Find the line with "pink cross: (119, 92)" in the entries below, then reproduce it and every line after it down to and including the line with "yellow circle: (845, 403)", exactly.

(Colored geometric primitive data)

§

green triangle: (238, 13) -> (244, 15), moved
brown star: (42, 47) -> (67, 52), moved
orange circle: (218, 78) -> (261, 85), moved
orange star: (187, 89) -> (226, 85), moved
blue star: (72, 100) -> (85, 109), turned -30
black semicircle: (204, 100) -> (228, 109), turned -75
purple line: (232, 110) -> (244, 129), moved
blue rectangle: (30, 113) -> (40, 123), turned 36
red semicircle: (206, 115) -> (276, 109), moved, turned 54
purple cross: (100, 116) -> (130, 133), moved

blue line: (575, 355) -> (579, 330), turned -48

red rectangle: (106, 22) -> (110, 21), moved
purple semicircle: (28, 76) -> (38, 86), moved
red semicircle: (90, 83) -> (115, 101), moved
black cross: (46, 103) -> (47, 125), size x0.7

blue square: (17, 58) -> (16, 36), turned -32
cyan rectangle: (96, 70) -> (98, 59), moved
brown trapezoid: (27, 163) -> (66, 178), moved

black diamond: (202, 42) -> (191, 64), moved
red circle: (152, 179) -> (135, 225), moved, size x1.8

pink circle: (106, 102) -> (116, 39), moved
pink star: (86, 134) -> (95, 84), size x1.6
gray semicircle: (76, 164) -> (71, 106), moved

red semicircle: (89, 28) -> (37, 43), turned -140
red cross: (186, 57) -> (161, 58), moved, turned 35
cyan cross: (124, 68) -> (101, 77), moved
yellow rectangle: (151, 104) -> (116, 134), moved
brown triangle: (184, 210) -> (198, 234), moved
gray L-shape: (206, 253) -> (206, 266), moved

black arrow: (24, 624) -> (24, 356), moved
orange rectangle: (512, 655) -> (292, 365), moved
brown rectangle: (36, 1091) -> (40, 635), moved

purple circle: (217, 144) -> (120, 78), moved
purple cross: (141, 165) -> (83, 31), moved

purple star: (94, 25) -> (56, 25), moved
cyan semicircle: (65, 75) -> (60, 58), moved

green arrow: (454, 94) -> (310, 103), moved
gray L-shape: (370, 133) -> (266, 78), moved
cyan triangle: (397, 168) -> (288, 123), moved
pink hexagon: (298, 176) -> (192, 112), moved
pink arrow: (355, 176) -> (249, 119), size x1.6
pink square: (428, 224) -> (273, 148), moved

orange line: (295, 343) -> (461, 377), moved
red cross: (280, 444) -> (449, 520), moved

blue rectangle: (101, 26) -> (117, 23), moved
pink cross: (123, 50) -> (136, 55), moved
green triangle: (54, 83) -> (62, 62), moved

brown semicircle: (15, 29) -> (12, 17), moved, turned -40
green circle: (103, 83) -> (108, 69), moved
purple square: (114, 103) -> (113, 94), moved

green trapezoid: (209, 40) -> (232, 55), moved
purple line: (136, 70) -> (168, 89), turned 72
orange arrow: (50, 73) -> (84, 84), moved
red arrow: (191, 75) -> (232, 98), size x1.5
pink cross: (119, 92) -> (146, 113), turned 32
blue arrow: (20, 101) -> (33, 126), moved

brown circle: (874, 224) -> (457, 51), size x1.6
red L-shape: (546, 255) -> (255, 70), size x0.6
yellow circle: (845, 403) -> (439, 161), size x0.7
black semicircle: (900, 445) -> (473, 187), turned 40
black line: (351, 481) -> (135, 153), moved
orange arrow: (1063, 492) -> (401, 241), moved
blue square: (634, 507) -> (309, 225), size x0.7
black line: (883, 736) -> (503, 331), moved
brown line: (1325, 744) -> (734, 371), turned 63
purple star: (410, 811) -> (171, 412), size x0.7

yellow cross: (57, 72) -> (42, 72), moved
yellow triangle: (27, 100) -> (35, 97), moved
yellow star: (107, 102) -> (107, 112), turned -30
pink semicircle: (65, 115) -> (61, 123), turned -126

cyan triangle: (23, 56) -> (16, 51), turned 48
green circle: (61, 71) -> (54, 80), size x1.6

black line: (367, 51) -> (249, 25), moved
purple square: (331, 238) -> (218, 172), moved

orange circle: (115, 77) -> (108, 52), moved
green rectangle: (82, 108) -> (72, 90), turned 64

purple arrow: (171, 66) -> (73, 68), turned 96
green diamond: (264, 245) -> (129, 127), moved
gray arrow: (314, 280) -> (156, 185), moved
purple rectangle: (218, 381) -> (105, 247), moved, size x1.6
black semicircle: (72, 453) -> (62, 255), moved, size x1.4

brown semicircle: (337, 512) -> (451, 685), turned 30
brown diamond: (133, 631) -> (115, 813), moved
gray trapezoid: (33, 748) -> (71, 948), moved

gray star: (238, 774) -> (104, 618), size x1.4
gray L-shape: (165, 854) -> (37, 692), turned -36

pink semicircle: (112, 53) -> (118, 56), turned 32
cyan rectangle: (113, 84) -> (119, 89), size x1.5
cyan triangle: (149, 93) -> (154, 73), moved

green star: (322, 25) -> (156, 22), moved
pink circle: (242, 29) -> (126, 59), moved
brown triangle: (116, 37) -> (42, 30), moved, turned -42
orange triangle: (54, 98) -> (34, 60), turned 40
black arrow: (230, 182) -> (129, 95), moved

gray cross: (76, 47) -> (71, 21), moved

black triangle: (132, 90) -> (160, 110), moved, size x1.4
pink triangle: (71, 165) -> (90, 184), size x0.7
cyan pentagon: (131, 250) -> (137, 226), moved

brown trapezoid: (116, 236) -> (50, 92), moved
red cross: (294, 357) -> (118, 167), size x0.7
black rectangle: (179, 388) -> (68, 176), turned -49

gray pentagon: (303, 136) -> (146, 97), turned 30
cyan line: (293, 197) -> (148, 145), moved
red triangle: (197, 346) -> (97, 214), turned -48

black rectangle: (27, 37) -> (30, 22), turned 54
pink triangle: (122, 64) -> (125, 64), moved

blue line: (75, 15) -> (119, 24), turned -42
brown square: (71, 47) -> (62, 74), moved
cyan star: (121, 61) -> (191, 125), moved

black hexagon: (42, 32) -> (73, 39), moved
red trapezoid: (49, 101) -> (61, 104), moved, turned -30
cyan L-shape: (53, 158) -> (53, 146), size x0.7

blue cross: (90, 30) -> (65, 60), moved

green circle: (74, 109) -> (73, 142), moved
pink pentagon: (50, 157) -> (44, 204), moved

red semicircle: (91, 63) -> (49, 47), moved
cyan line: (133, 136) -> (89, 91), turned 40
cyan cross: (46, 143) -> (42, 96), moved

§

• **Result of the task**:
pink cross: (119, 92) -> (146, 113), turned 32
blue arrow: (20, 101) -> (33, 126), moved

brown circle: (874, 224) -> (457, 51), size x1.6
red L-shape: (546, 255) -> (255, 70), size x0.6
yellow circle: (845, 403) -> (439, 161), size x0.7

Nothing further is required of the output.